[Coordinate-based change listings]

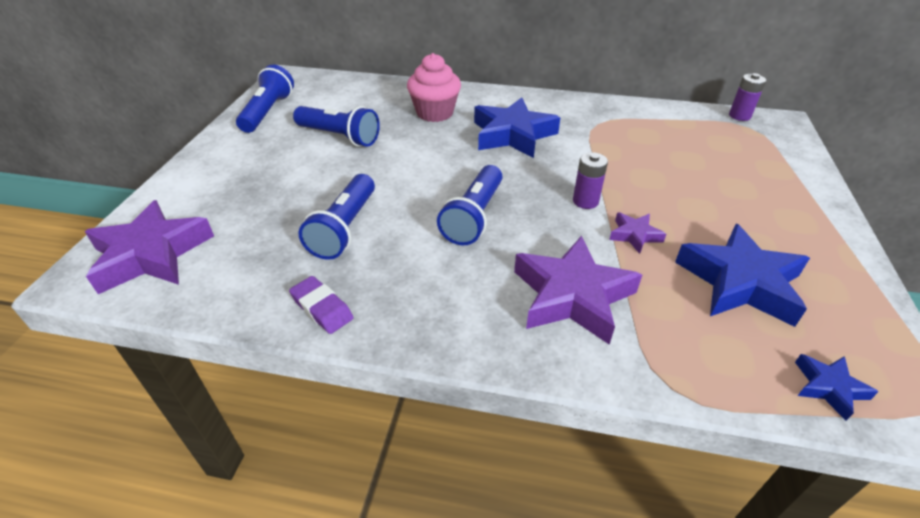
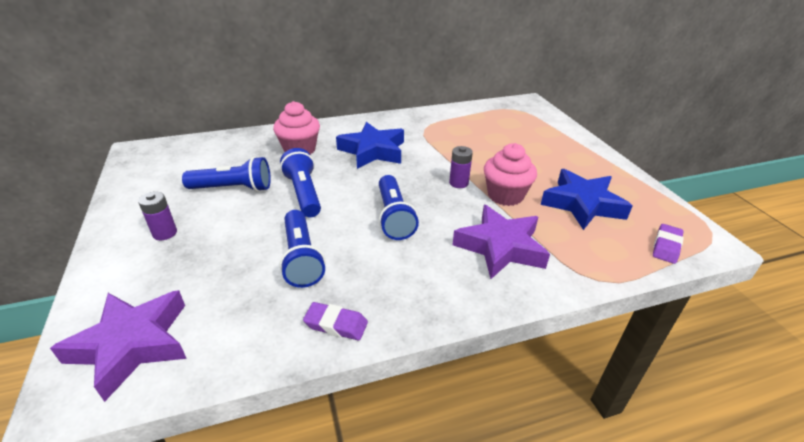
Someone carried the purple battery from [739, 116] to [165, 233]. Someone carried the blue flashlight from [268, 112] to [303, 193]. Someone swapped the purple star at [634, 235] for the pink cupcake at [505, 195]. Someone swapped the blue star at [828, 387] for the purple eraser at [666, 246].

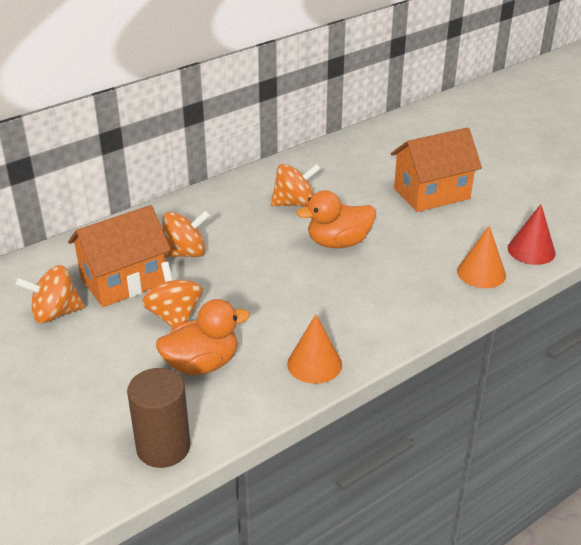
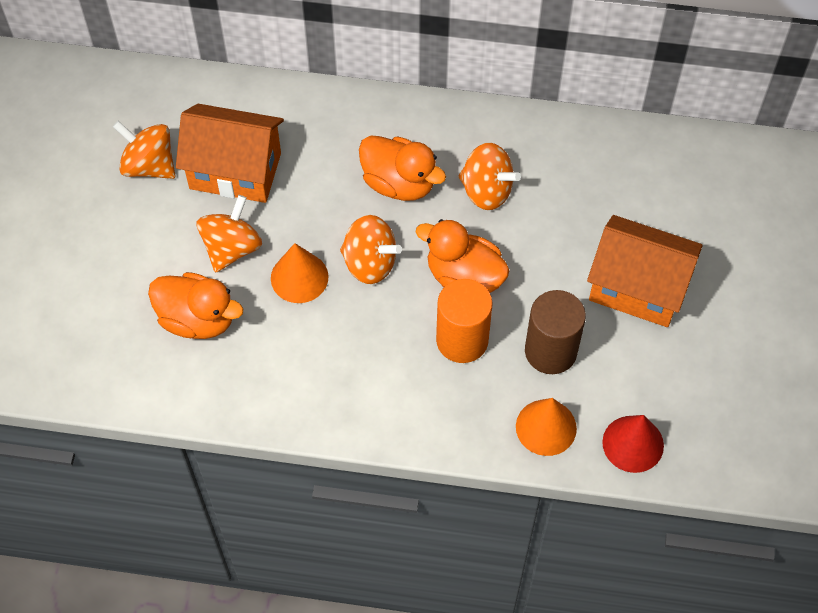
Someone carried the orange cone from [314, 364] to [299, 277]. Someone carried the orange spinning top from [185, 253] to [370, 263]. Someone put down the orange duck at [399, 183]. Someone put down the orange cylinder at [462, 340]. Someone carried the brown cylinder from [163, 447] to [550, 351].

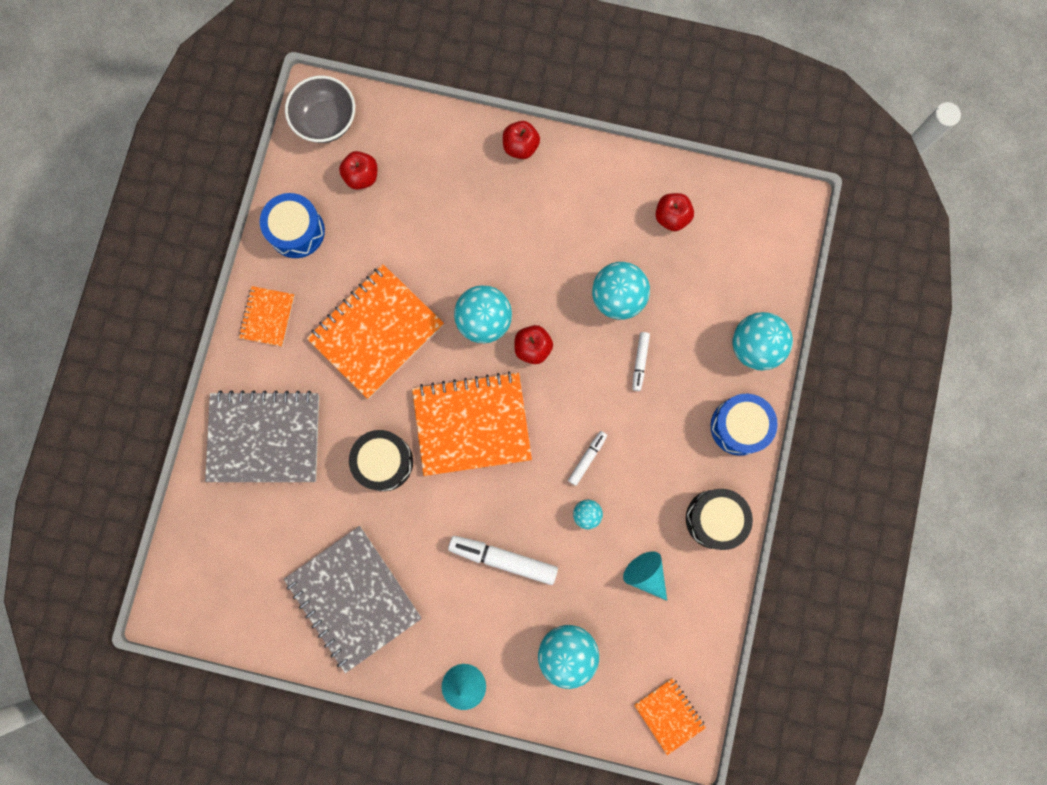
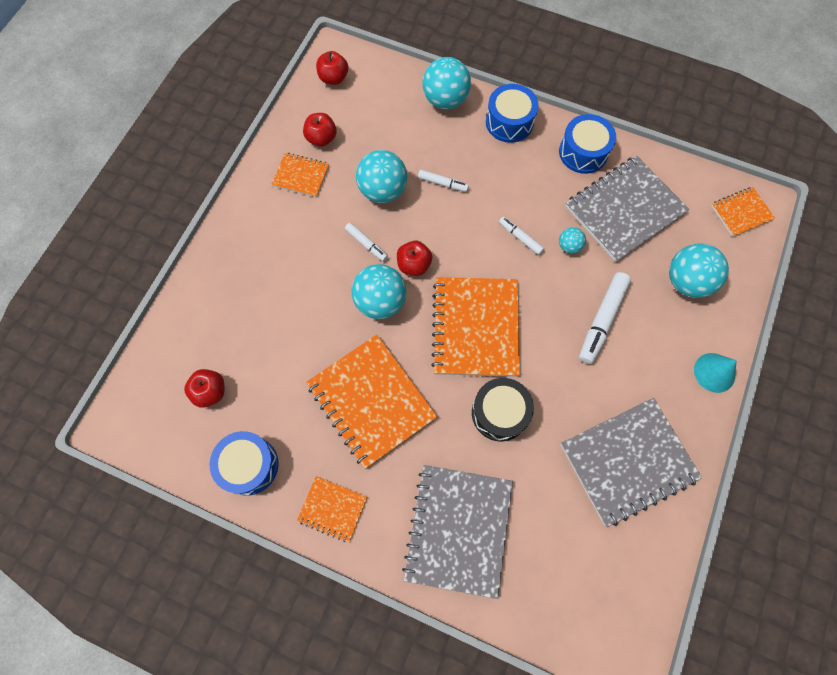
Someone put down the orange notebook at [301, 176]. Someone carried the red apple from [520, 147] to [333, 78]. Someone put down the white marker at [366, 244]. Someone repainted the black drum at [714, 519], which became the blue drum at [583, 152]. Someone swapped the turquoise cone at [645, 574] for the grey notebook at [624, 210]. Someone took away the grey bowl at [326, 121].

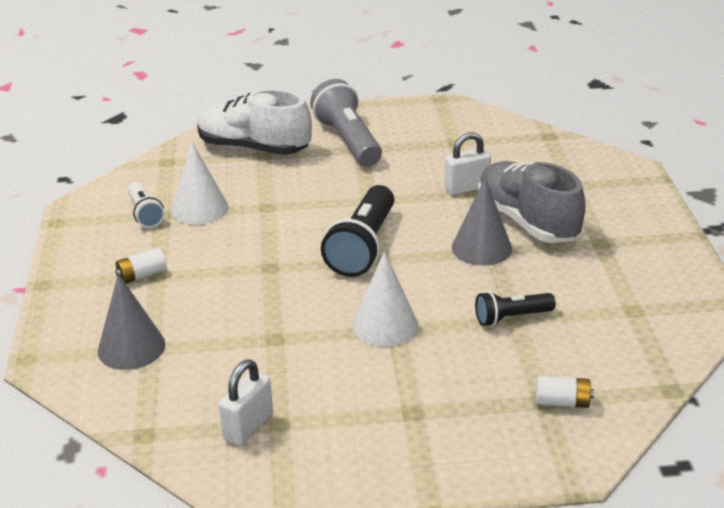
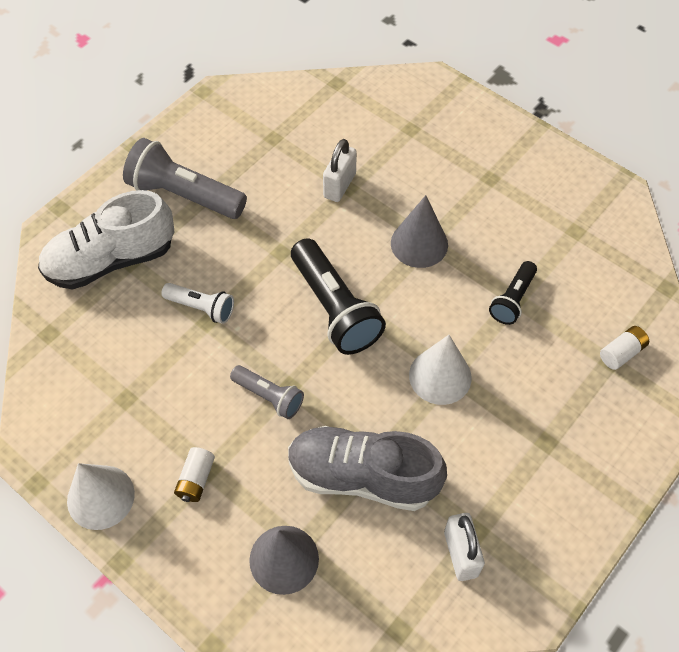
Someone carried the white cone from [200, 209] to [100, 497]. Someone carried the white flashlight from [145, 214] to [201, 308]. Someone put down the grey flashlight at [269, 396]. Someone carried the grey shoe from [527, 221] to [362, 476].

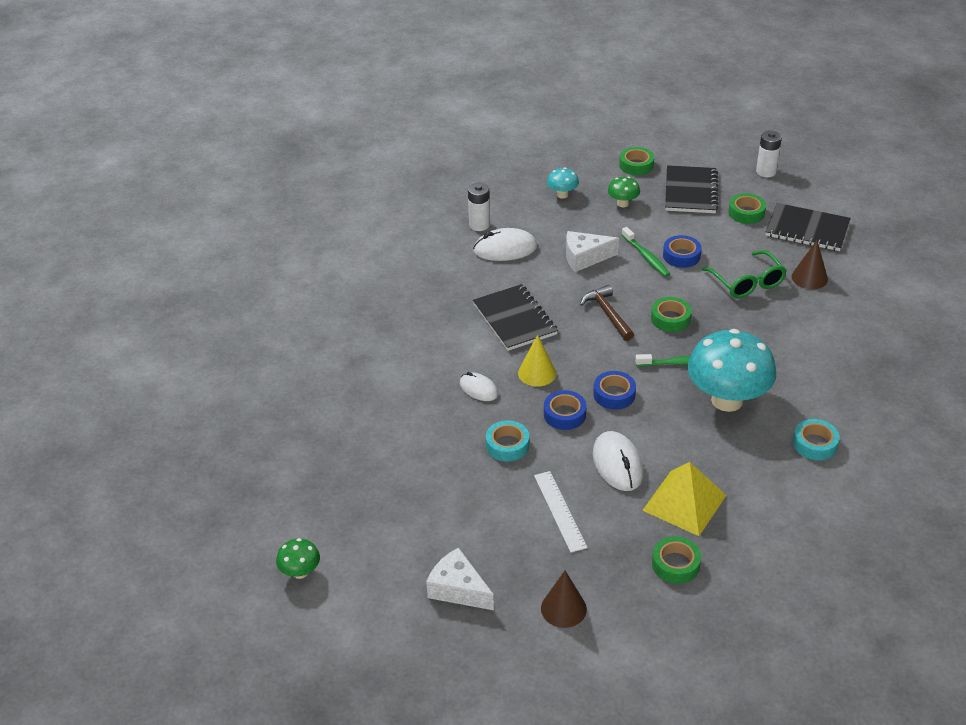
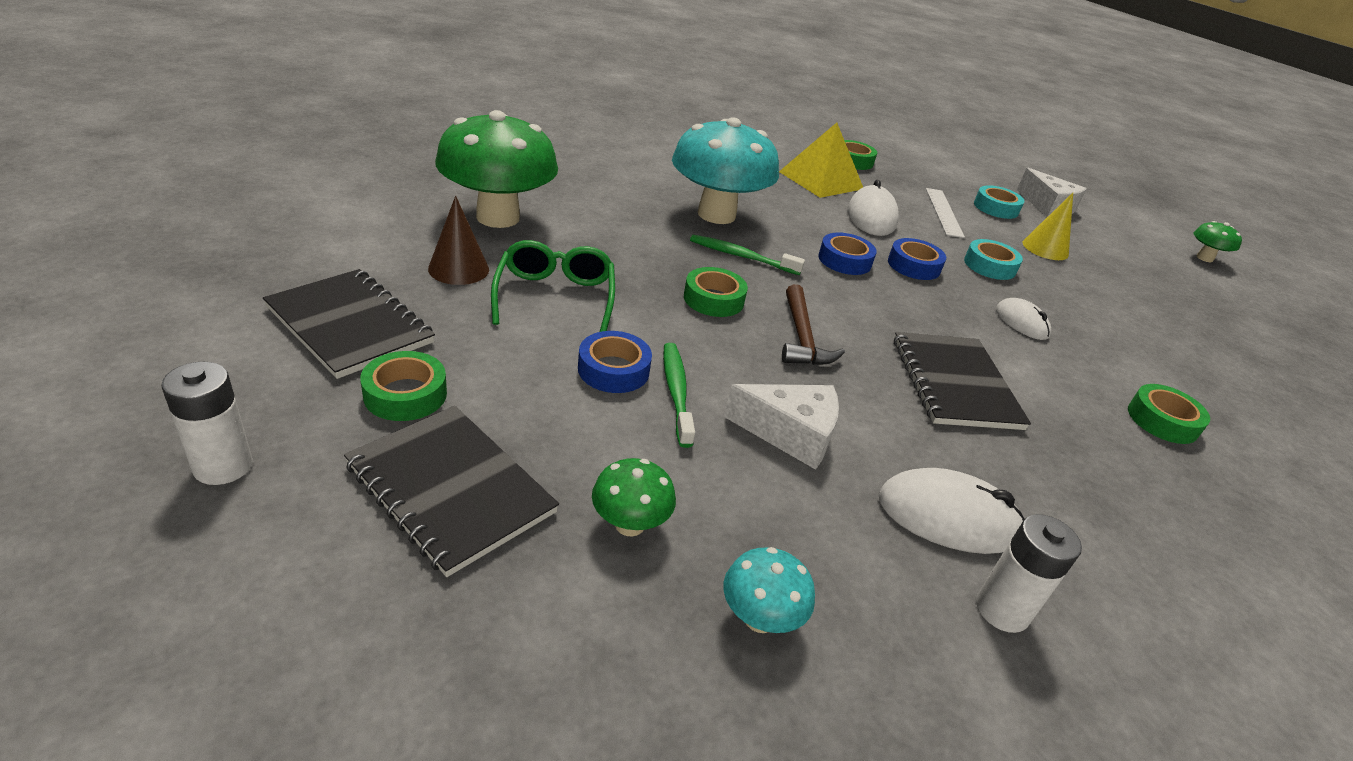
Someone rotated the black notebook at [691, 191] by 75 degrees counterclockwise. Someone put down the green mushroom at [498, 217]. Someone carried the turquoise tape from [815, 444] to [996, 208]. Someone carried the yellow cone from [537, 373] to [1045, 248]. Someone carried the green tape from [636, 165] to [1162, 421]. Someone took away the brown cone at [563, 608].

[THE TASK] Can the lines from the start of the records through the line with "Someone put down the orange notebook" be given again exactly, with the pictures left out?

[ANSWER BELOW]
Someone carried the purple battery from [739, 116] to [165, 233]. Someone carried the blue flashlight from [268, 112] to [303, 193]. Someone swapped the purple star at [634, 235] for the pink cupcake at [505, 195]. Someone swapped the blue star at [828, 387] for the purple eraser at [666, 246].

Someone carried the orange cone from [314, 364] to [299, 277]. Someone carried the orange spinning top from [185, 253] to [370, 263]. Someone put down the orange duck at [399, 183]. Someone put down the orange cylinder at [462, 340]. Someone carried the brown cylinder from [163, 447] to [550, 351].

Someone put down the orange notebook at [301, 176]. Someone carried the red apple from [520, 147] to [333, 78]. Someone put down the white marker at [366, 244]. Someone repainted the black drum at [714, 519], which became the blue drum at [583, 152]. Someone swapped the turquoise cone at [645, 574] for the grey notebook at [624, 210]. Someone took away the grey bowl at [326, 121].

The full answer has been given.